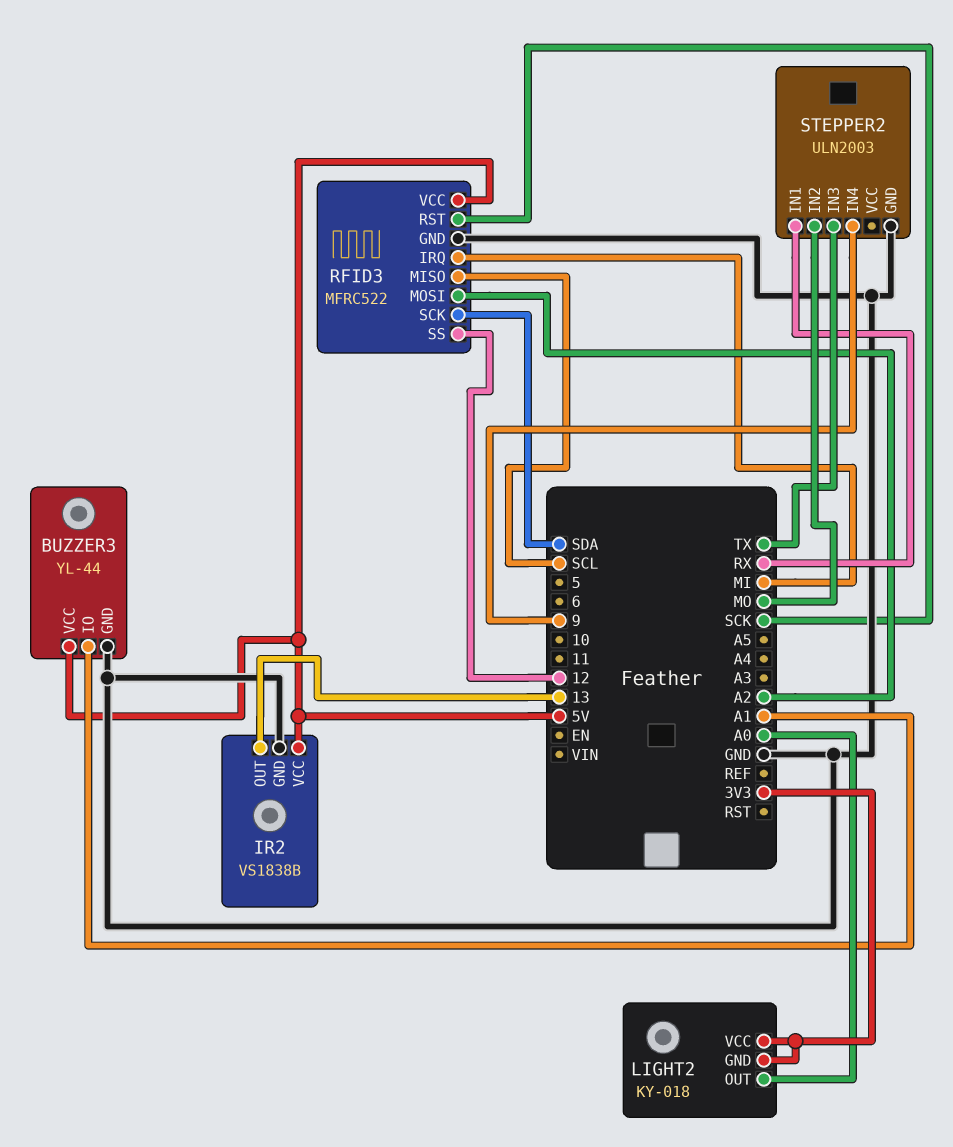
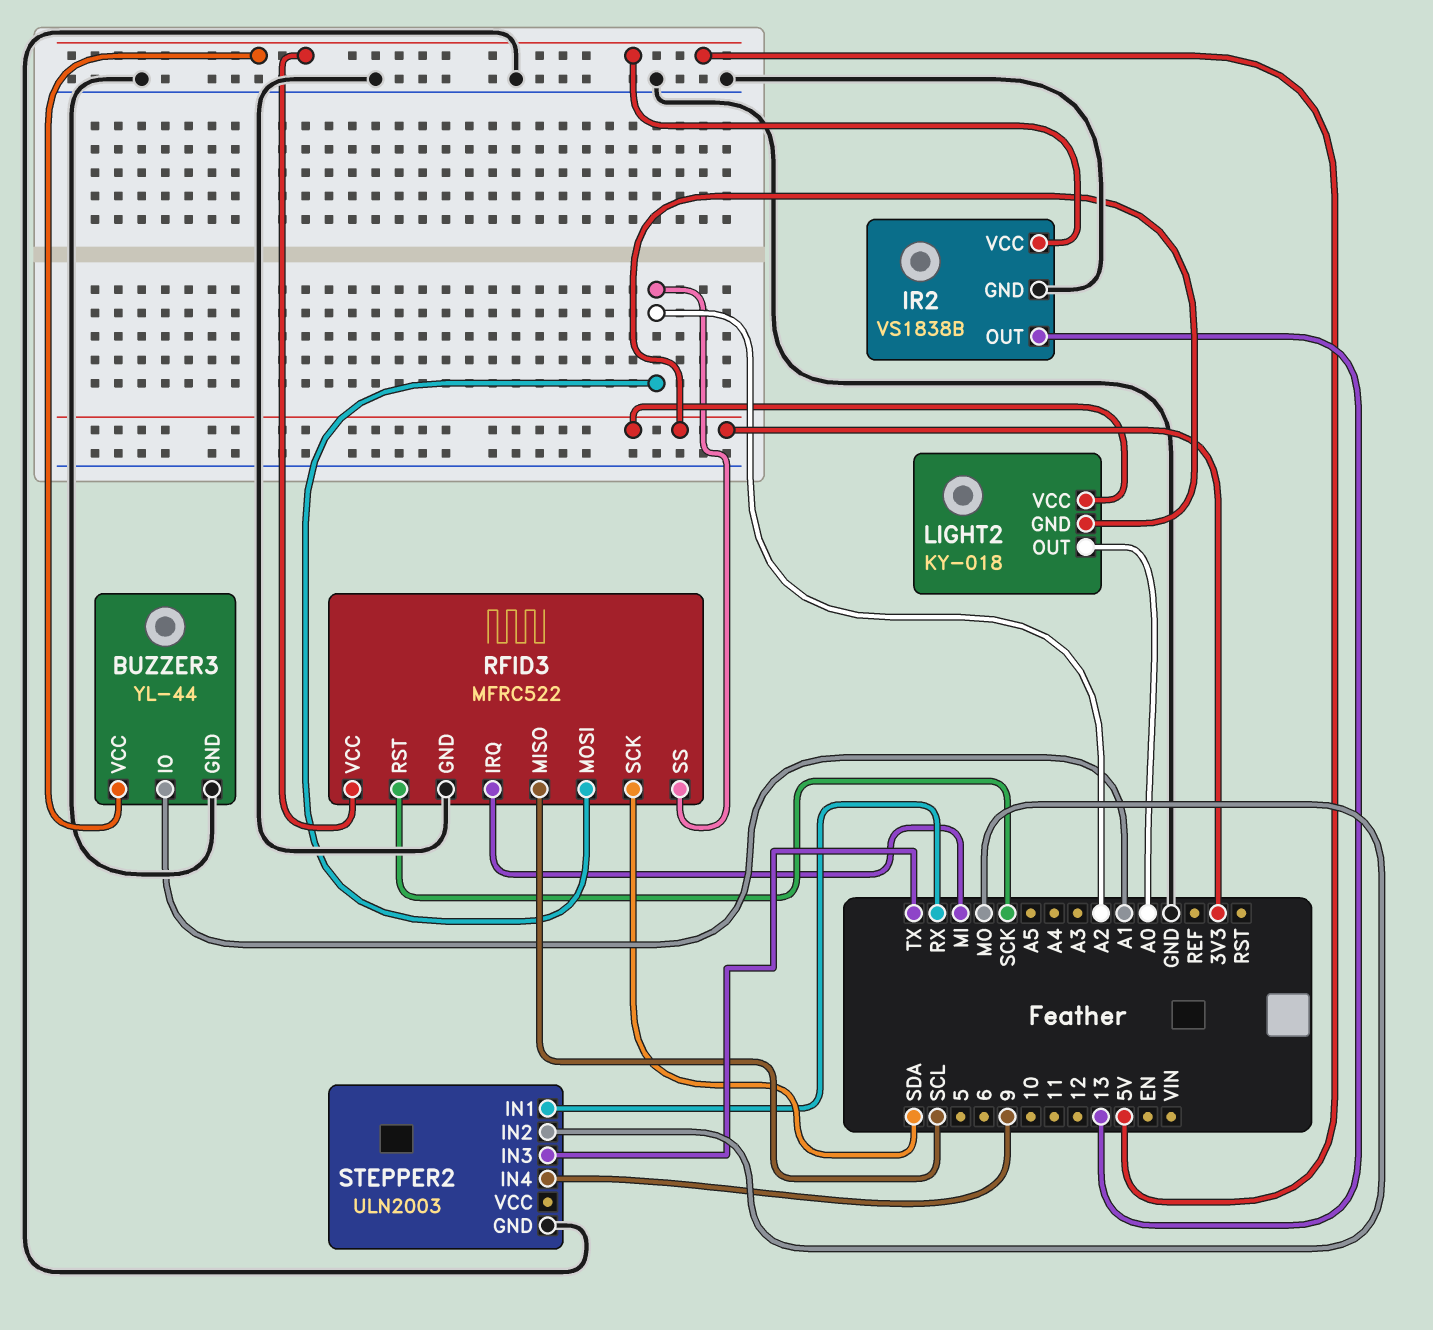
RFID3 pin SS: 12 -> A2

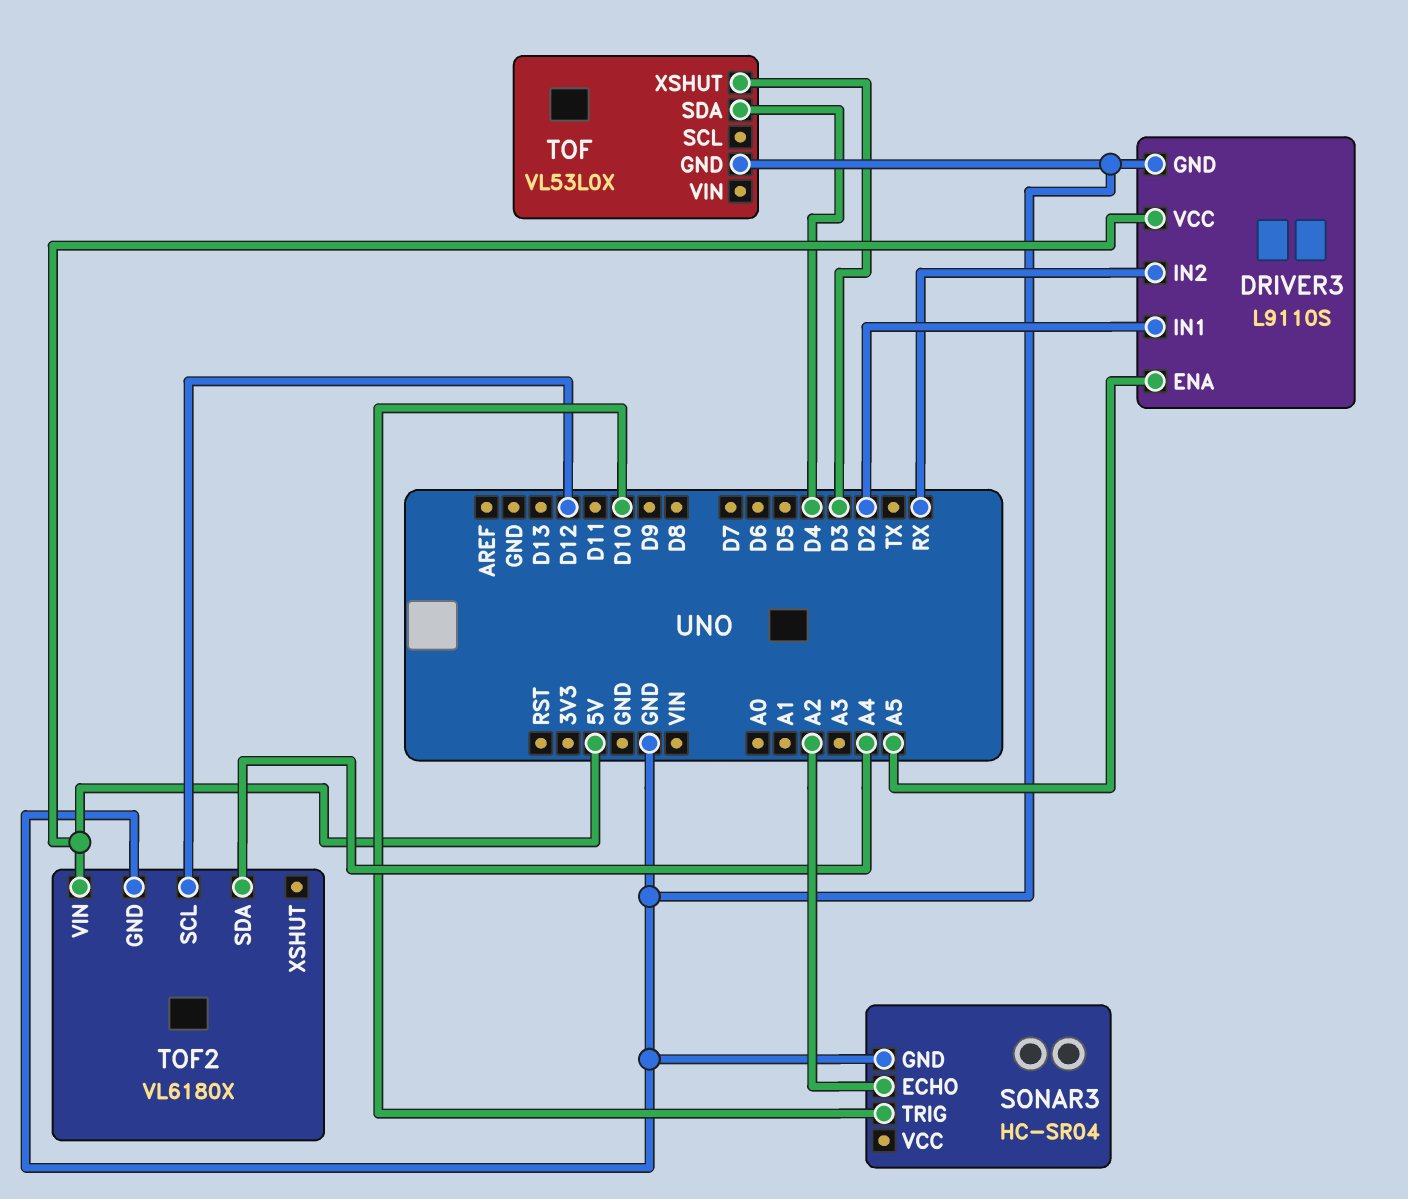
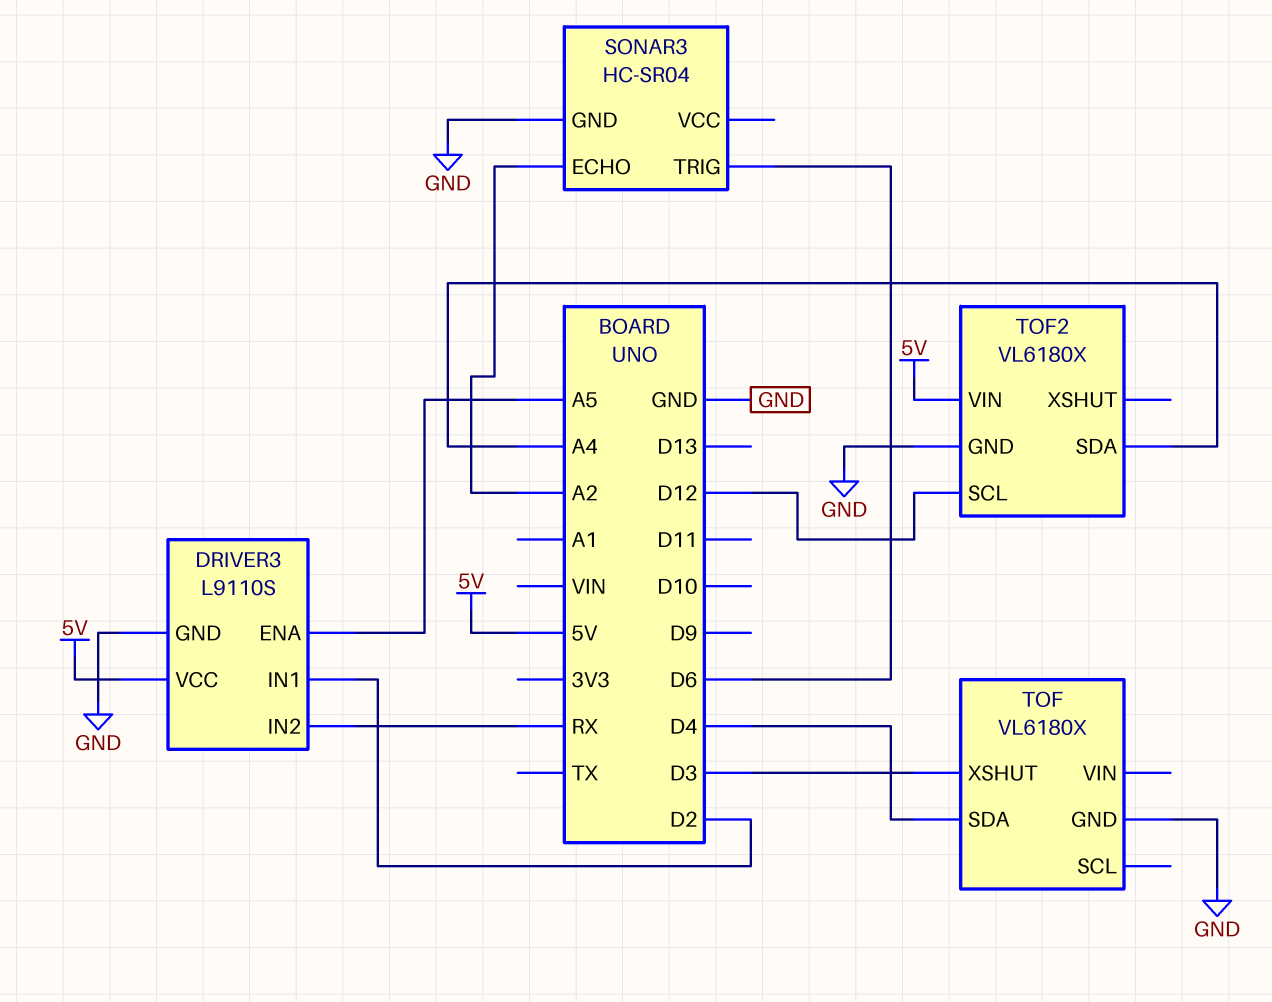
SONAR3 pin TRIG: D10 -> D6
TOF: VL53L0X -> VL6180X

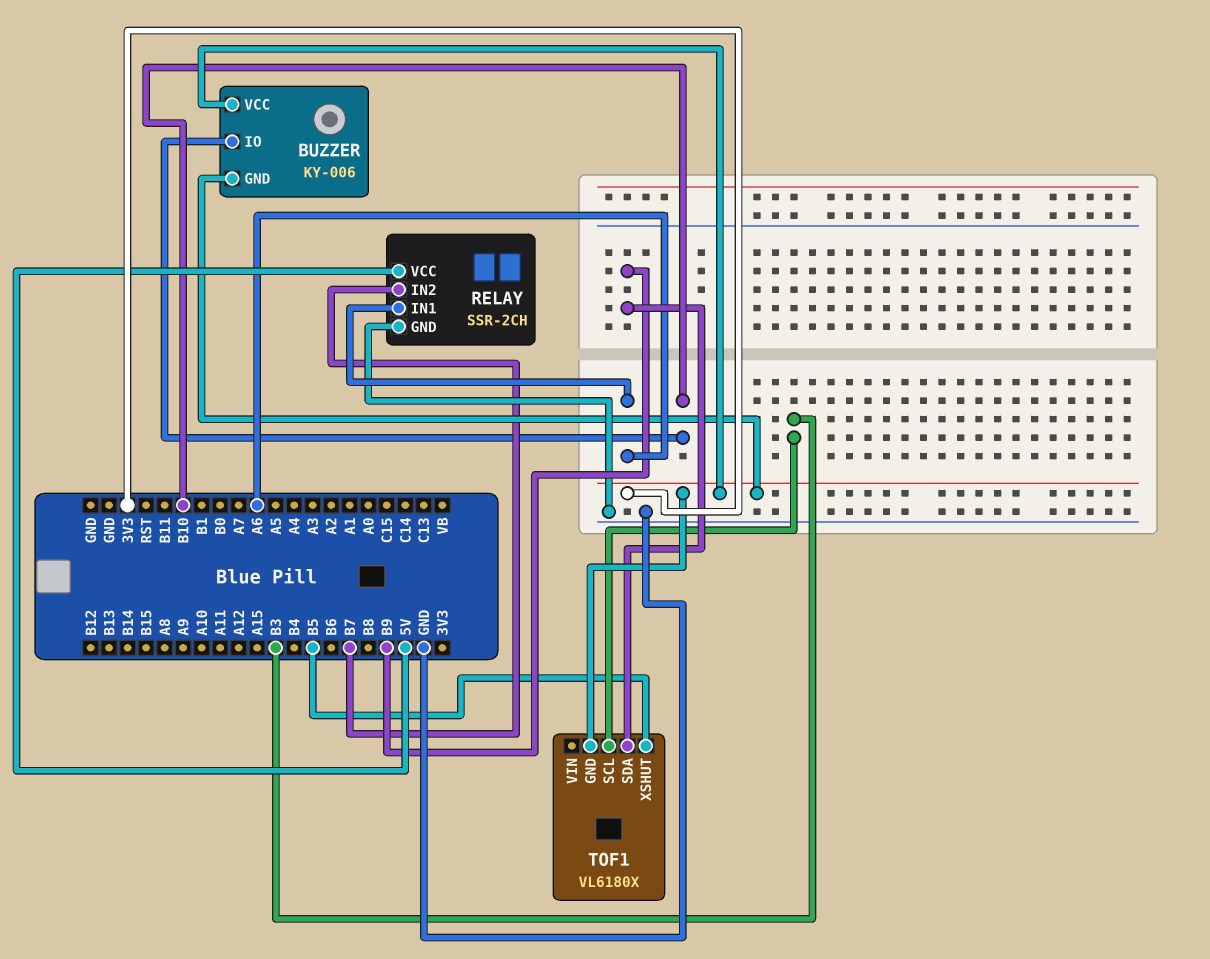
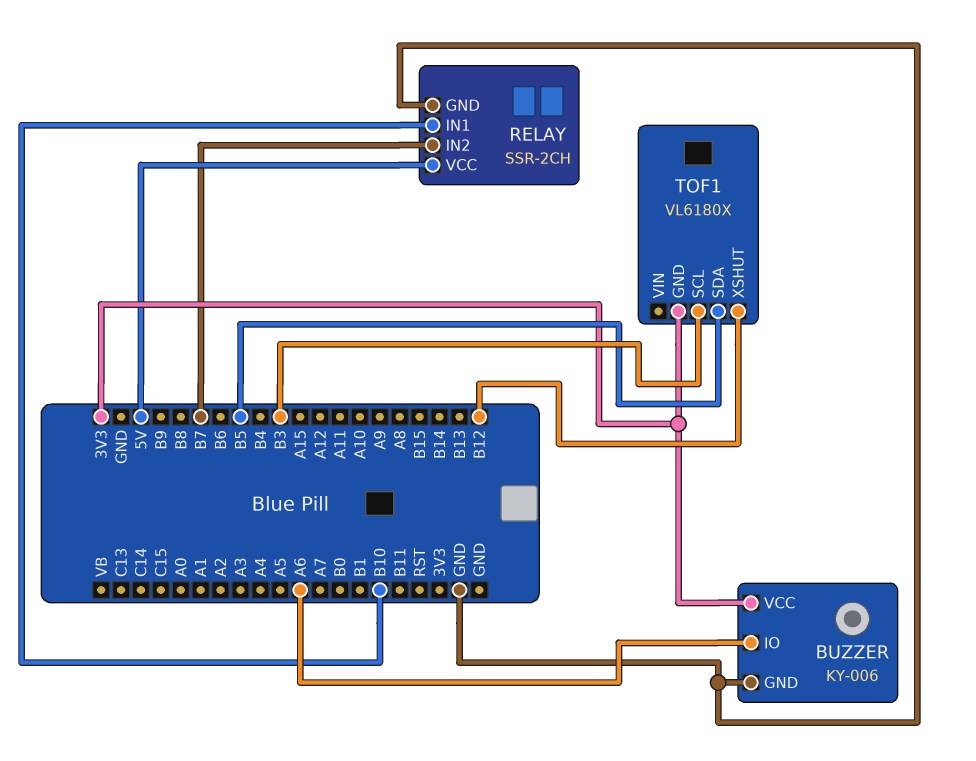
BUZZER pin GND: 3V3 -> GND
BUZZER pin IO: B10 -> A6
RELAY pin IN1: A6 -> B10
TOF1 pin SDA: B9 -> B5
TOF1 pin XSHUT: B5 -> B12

**WHAT IS EXPECTED**
Give the listing again exactly, but omit each image.

**RESPONSE TO THIS TASK**
RFID3 pin SS: 12 -> A2

SONAR3 pin TRIG: D10 -> D6
TOF: VL53L0X -> VL6180X

BUZZER pin GND: 3V3 -> GND
BUZZER pin IO: B10 -> A6
RELAY pin IN1: A6 -> B10
TOF1 pin SDA: B9 -> B5
TOF1 pin XSHUT: B5 -> B12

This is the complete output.